*TASK*.
Print the records exactly and in full, please; the pictures stay out.

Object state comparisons

..............................

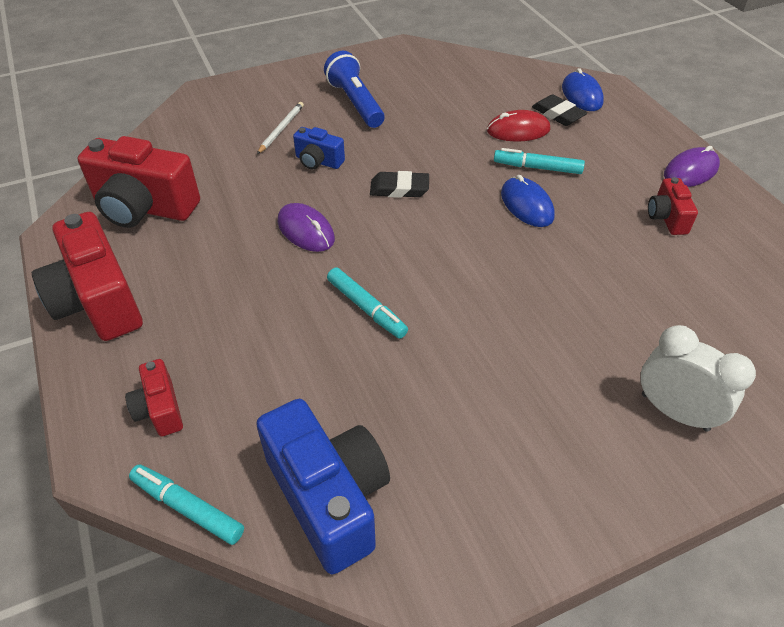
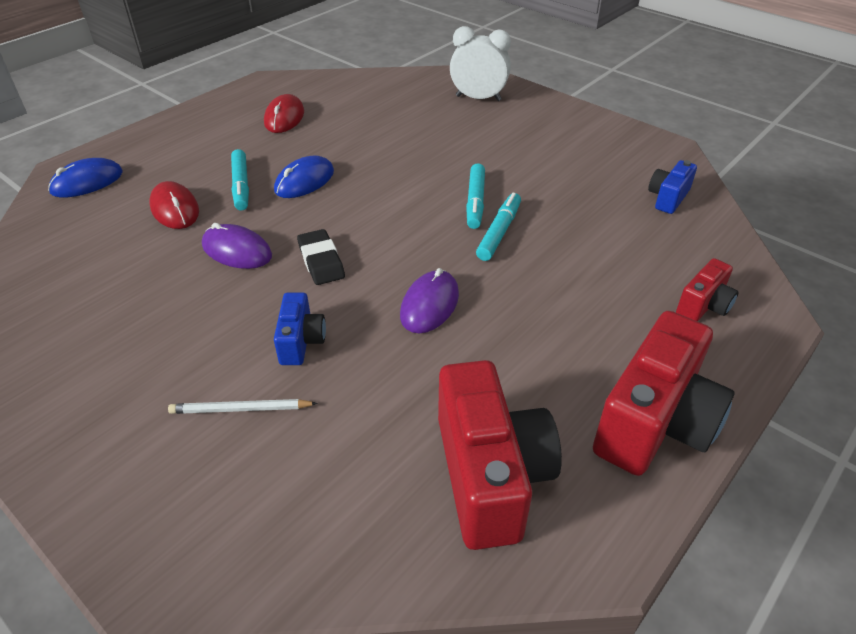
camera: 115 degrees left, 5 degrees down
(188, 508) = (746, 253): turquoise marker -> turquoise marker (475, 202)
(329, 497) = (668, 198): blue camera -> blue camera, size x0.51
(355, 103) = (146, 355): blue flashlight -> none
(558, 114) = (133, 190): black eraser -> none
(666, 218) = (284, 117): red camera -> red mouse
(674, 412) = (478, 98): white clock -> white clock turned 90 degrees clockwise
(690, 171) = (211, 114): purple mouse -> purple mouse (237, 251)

..............................

*RESPONSE TO THIS TASK*.
camera: 115 degrees left, 5 degrees down
(188, 508) = (746, 253): turquoise marker -> turquoise marker (475, 202)
(329, 497) = (668, 198): blue camera -> blue camera, size x0.51
(355, 103) = (146, 355): blue flashlight -> none
(558, 114) = (133, 190): black eraser -> none
(666, 218) = (284, 117): red camera -> red mouse
(674, 412) = (478, 98): white clock -> white clock turned 90 degrees clockwise
(690, 171) = (211, 114): purple mouse -> purple mouse (237, 251)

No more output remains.